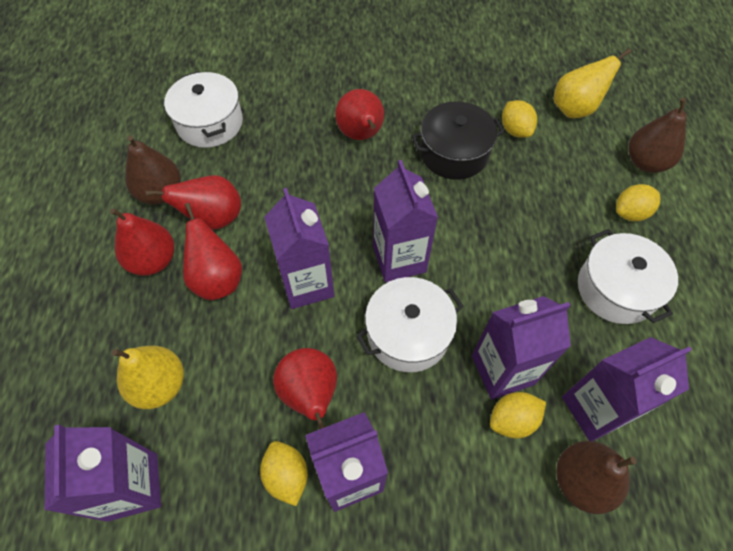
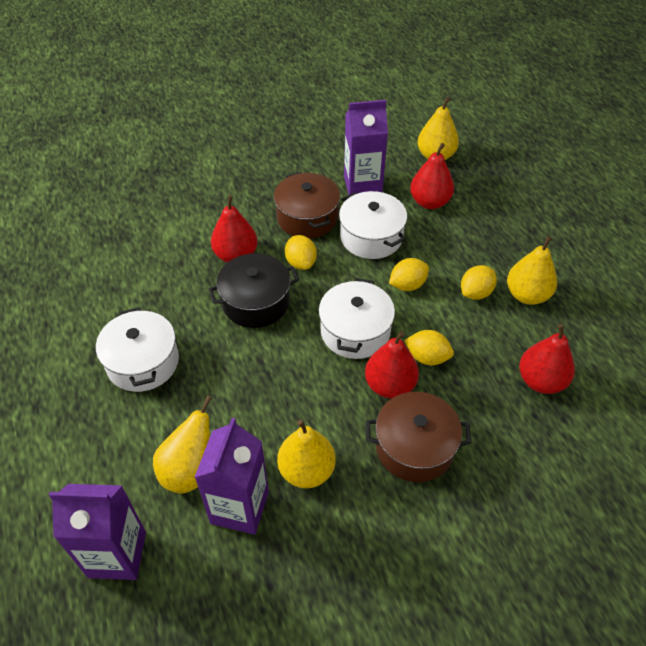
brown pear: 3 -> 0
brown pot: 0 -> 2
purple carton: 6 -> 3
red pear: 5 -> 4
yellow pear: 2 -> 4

__________________________________________________

§ **What to do**:
Which lines of the listing include the string "pear"? Pull them out.

§ **Your response**:
brown pear: 3 -> 0
red pear: 5 -> 4
yellow pear: 2 -> 4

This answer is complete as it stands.